__Problem to work on__. Omit images. Retype all entries verbatim.
*****
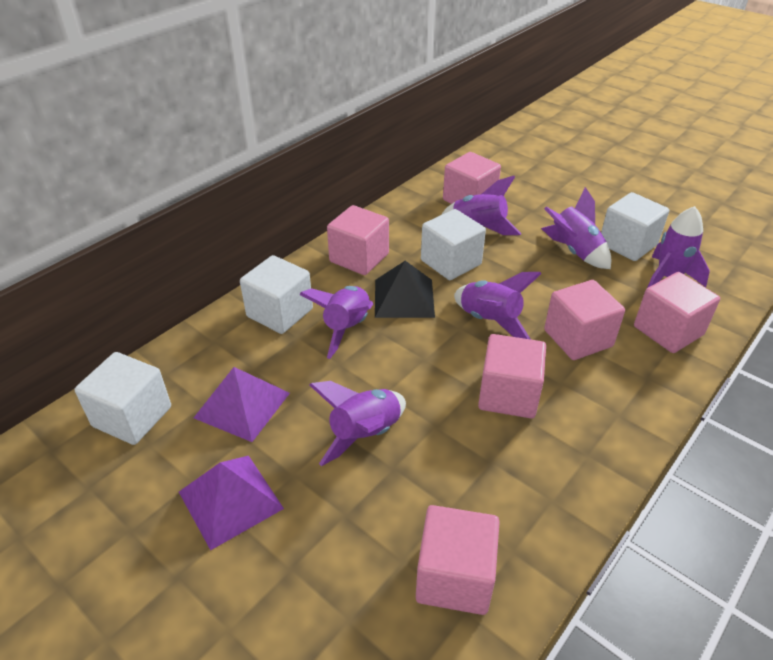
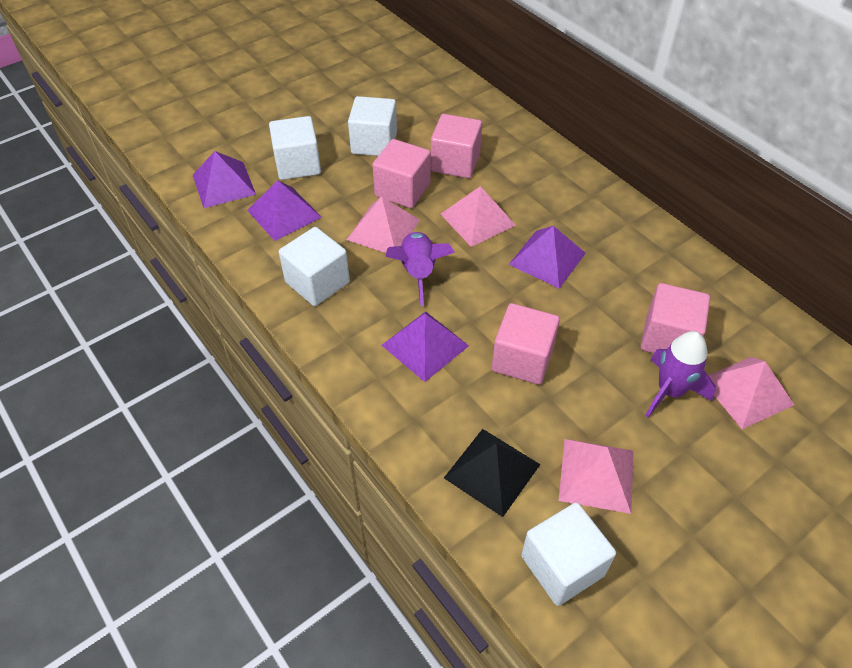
pink cube: 6 -> 4
pink pyramid: 0 -> 4
purple pyramid: 2 -> 4
purple rocket: 6 -> 2

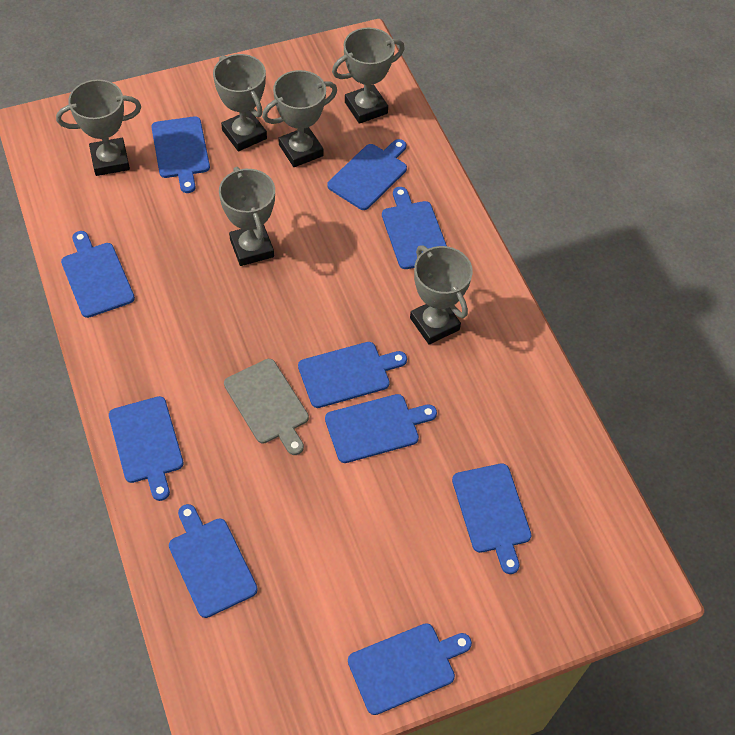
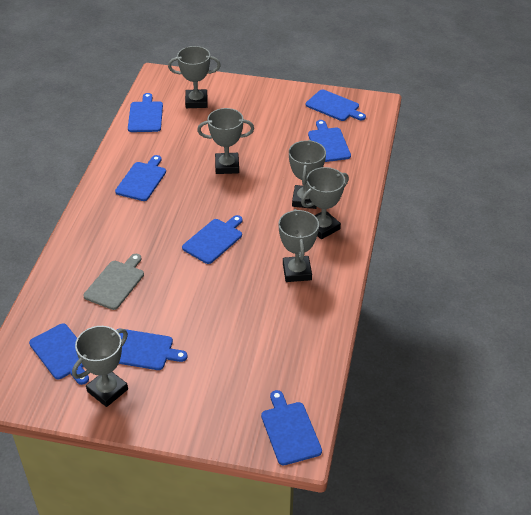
blue cutting board: 10 -> 8

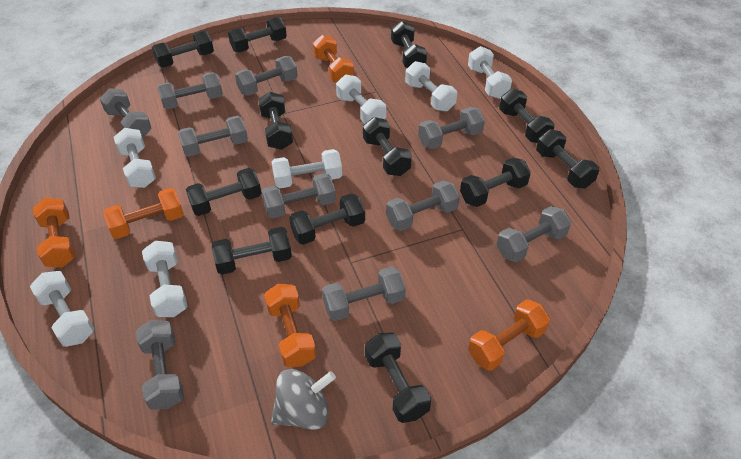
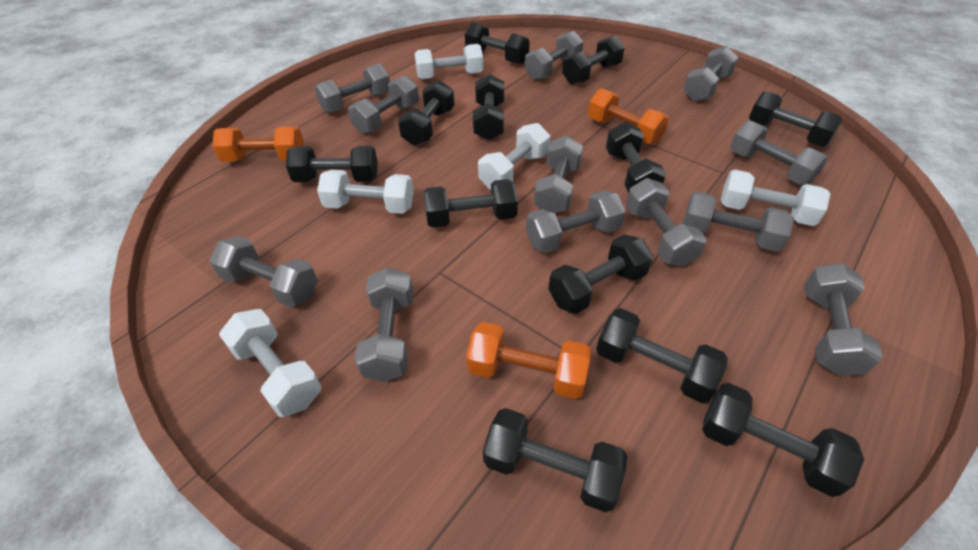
grey dumbbell: 10 -> 12
grey spinning top: 1 -> 0
orange dumbbell: 5 -> 3
white dumbbell: 7 -> 5

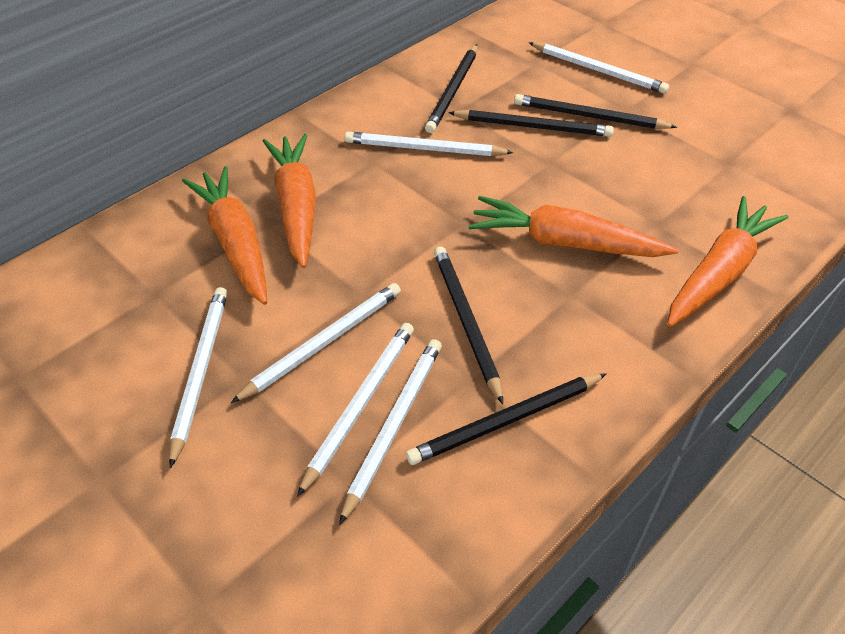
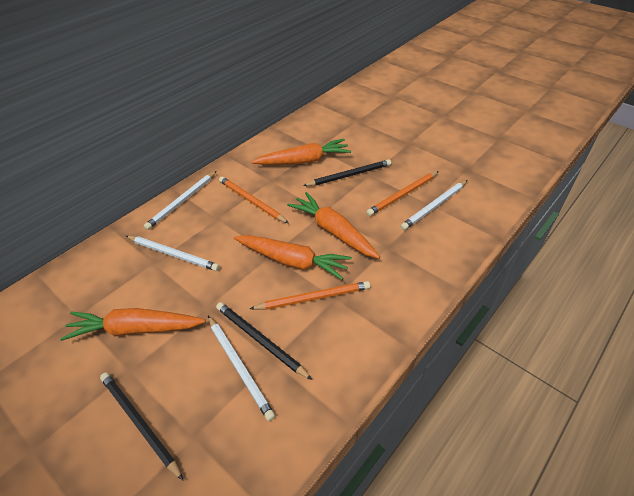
black pencil: 5 -> 3
orange pencil: 0 -> 3
white pencil: 6 -> 4

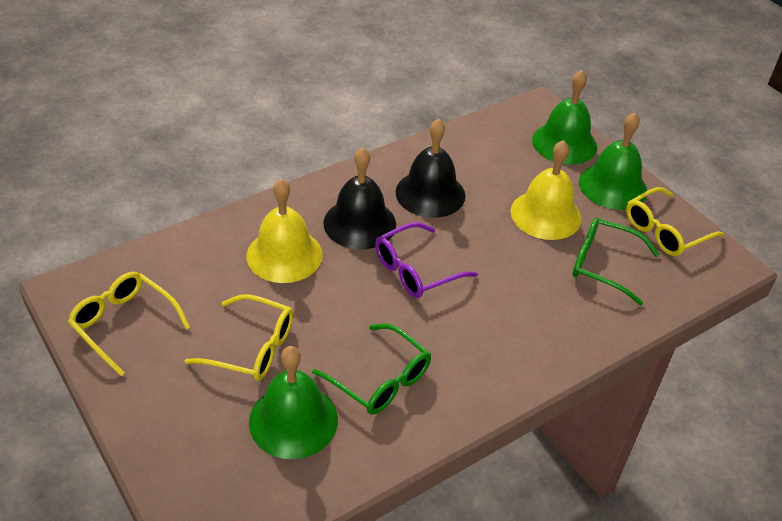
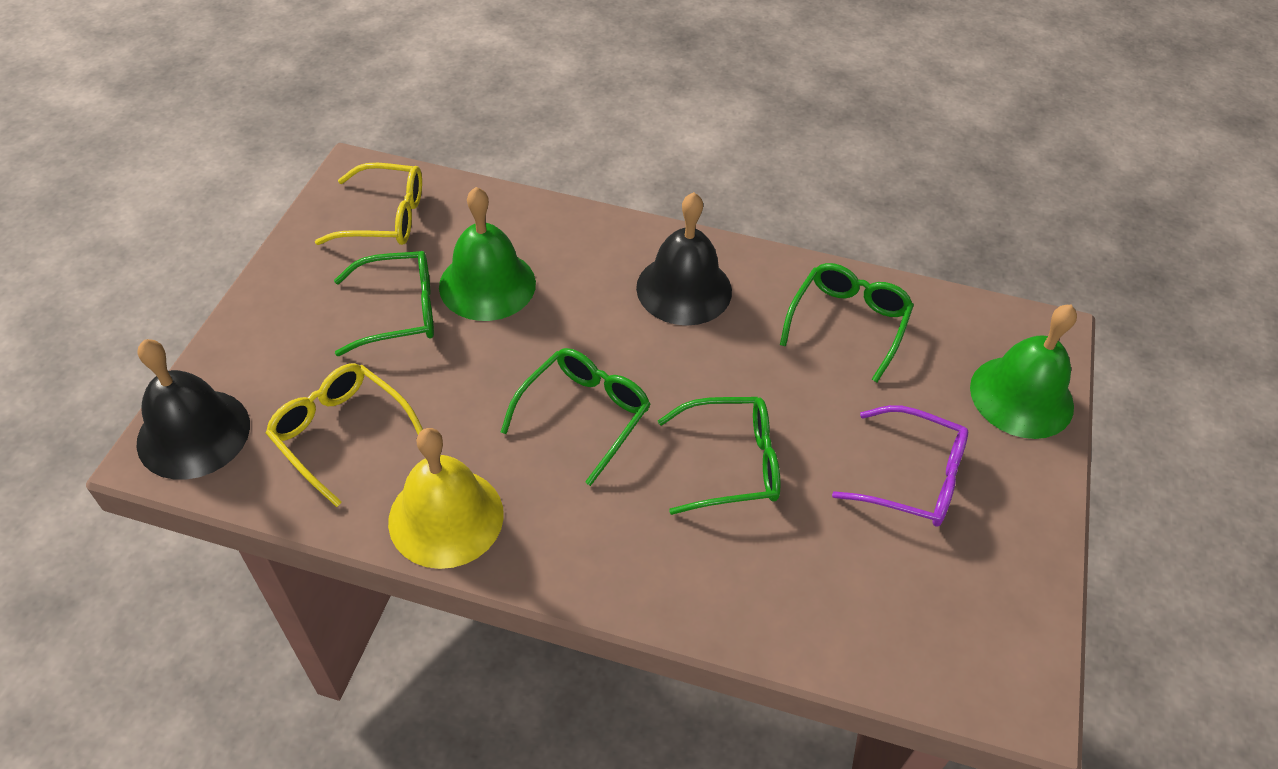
green bell: 3 -> 2
green glasses: 2 -> 4
yellow bell: 2 -> 1
yellow glasses: 3 -> 2

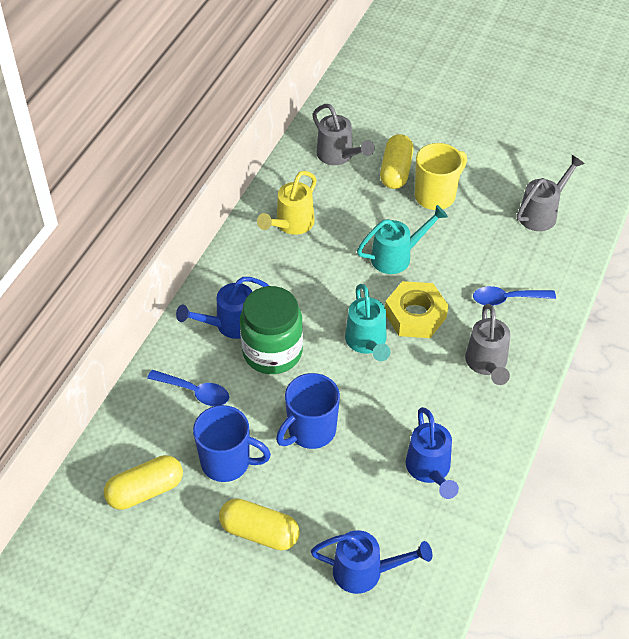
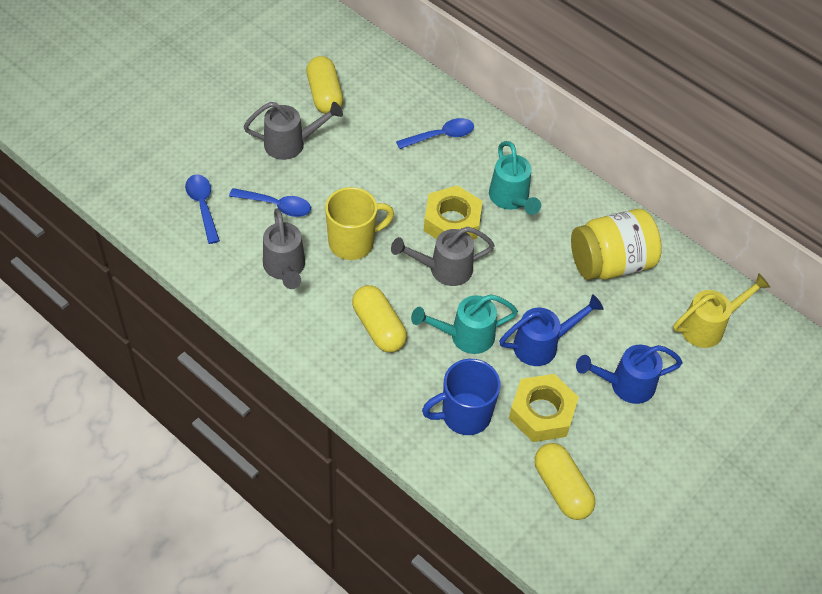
blue mug: 2 -> 1
blue spoon: 2 -> 3
blue watering can: 3 -> 2
green jar: 1 -> 0
yellow jar: 0 -> 1
yellow nut: 1 -> 2

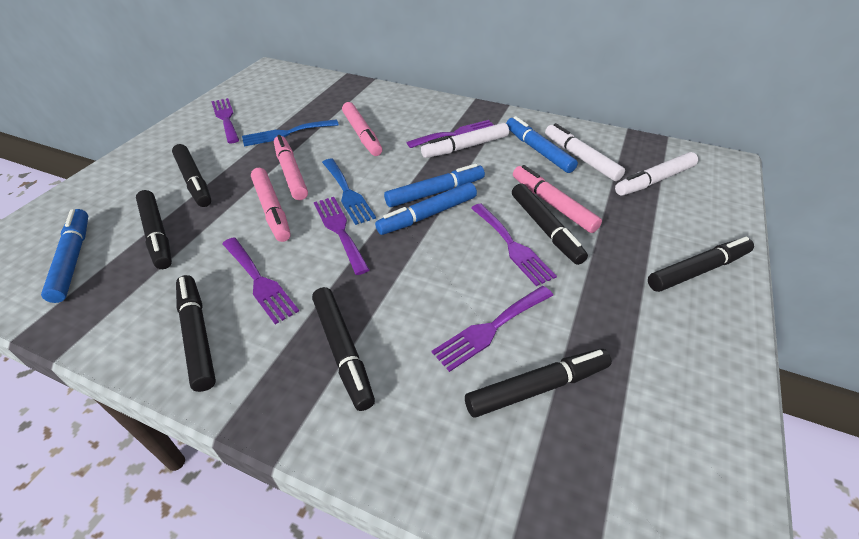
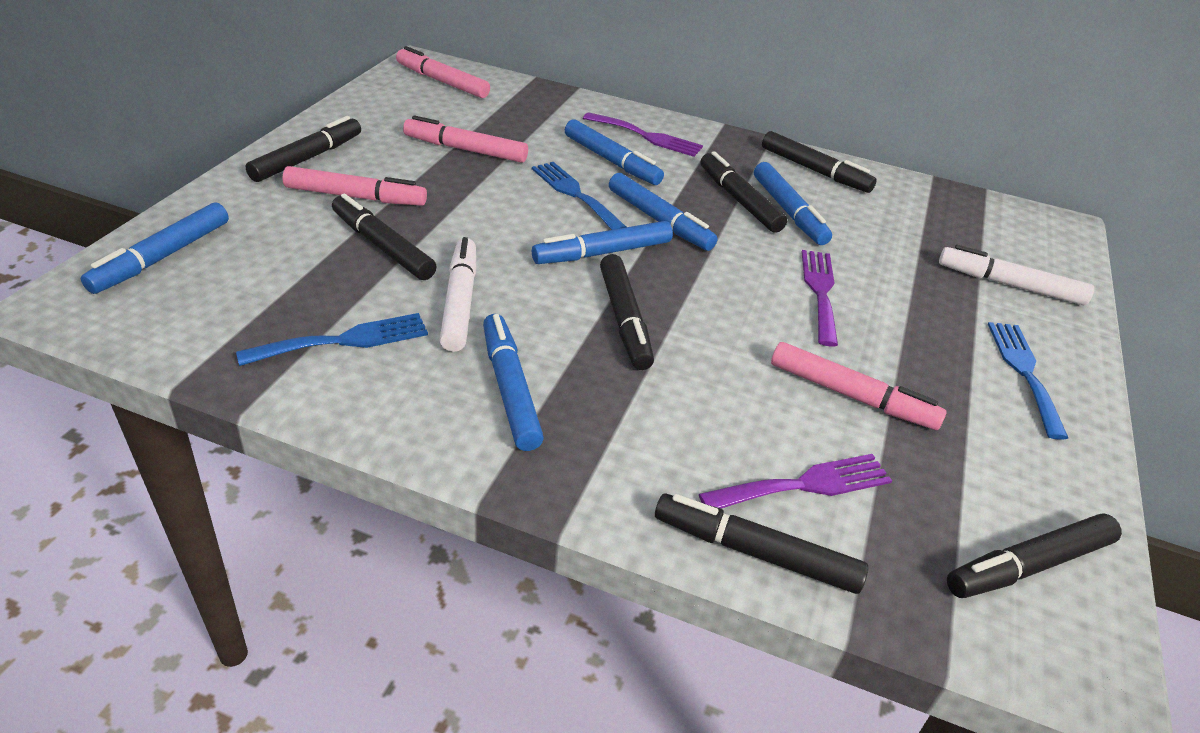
blue fork: 2 -> 3
blue marker: 4 -> 6
purple fork: 6 -> 3
white marker: 3 -> 2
*****
__Task response__.
pink cube: 6 -> 4
pink pyramid: 0 -> 4
purple pyramid: 2 -> 4
purple rocket: 6 -> 2

blue cutting board: 10 -> 8

grey dumbbell: 10 -> 12
grey spinning top: 1 -> 0
orange dumbbell: 5 -> 3
white dumbbell: 7 -> 5

black pencil: 5 -> 3
orange pencil: 0 -> 3
white pencil: 6 -> 4

green bell: 3 -> 2
green glasses: 2 -> 4
yellow bell: 2 -> 1
yellow glasses: 3 -> 2

blue mug: 2 -> 1
blue spoon: 2 -> 3
blue watering can: 3 -> 2
green jar: 1 -> 0
yellow jar: 0 -> 1
yellow nut: 1 -> 2

blue fork: 2 -> 3
blue marker: 4 -> 6
purple fork: 6 -> 3
white marker: 3 -> 2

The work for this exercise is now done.